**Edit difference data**
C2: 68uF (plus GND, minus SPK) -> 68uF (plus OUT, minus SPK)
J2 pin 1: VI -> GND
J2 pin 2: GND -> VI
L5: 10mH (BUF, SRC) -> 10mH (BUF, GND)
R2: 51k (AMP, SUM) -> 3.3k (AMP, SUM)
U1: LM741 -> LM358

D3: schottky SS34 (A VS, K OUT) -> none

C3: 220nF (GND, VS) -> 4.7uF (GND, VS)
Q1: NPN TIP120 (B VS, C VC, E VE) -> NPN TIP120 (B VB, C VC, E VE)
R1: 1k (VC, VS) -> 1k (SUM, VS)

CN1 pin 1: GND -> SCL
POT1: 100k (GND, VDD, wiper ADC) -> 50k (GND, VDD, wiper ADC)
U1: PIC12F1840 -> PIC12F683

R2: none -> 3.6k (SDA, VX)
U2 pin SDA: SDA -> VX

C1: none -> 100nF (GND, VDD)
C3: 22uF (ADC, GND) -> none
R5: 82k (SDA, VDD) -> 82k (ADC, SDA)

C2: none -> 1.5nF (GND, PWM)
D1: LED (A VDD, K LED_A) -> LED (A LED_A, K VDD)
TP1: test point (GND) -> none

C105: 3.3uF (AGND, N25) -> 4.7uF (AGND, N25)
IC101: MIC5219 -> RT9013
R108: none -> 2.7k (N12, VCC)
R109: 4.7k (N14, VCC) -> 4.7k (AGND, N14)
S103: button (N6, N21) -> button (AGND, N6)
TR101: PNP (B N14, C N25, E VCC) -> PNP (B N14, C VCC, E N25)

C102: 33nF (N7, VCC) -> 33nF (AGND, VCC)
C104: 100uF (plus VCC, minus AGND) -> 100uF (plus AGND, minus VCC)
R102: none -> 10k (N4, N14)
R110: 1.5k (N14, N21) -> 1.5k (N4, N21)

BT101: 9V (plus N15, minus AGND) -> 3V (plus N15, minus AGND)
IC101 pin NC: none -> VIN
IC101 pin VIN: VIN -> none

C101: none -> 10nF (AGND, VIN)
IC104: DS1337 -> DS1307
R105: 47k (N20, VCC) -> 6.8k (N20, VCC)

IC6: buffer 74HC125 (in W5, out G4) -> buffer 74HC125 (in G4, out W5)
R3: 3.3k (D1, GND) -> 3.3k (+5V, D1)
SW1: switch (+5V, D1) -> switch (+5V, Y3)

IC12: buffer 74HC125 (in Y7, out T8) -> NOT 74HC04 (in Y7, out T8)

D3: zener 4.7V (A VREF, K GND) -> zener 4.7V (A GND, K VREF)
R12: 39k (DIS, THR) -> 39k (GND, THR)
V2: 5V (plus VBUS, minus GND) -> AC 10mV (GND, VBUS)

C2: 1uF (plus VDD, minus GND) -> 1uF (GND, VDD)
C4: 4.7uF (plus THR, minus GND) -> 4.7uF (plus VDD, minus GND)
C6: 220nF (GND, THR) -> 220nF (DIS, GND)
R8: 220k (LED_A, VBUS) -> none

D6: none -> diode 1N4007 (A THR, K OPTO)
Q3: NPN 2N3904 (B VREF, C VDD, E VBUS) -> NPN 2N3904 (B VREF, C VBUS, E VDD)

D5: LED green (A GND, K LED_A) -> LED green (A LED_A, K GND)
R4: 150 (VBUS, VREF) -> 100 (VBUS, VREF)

**Your assignment**
Retype exactly the lines from the one containing "C101: none -> 10nF (AGND, VIN)" through the last line of the records above, including both.

**Response to this task**
C101: none -> 10nF (AGND, VIN)
IC104: DS1337 -> DS1307
R105: 47k (N20, VCC) -> 6.8k (N20, VCC)

IC6: buffer 74HC125 (in W5, out G4) -> buffer 74HC125 (in G4, out W5)
R3: 3.3k (D1, GND) -> 3.3k (+5V, D1)
SW1: switch (+5V, D1) -> switch (+5V, Y3)

IC12: buffer 74HC125 (in Y7, out T8) -> NOT 74HC04 (in Y7, out T8)

D3: zener 4.7V (A VREF, K GND) -> zener 4.7V (A GND, K VREF)
R12: 39k (DIS, THR) -> 39k (GND, THR)
V2: 5V (plus VBUS, minus GND) -> AC 10mV (GND, VBUS)

C2: 1uF (plus VDD, minus GND) -> 1uF (GND, VDD)
C4: 4.7uF (plus THR, minus GND) -> 4.7uF (plus VDD, minus GND)
C6: 220nF (GND, THR) -> 220nF (DIS, GND)
R8: 220k (LED_A, VBUS) -> none

D6: none -> diode 1N4007 (A THR, K OPTO)
Q3: NPN 2N3904 (B VREF, C VDD, E VBUS) -> NPN 2N3904 (B VREF, C VBUS, E VDD)

D5: LED green (A GND, K LED_A) -> LED green (A LED_A, K GND)
R4: 150 (VBUS, VREF) -> 100 (VBUS, VREF)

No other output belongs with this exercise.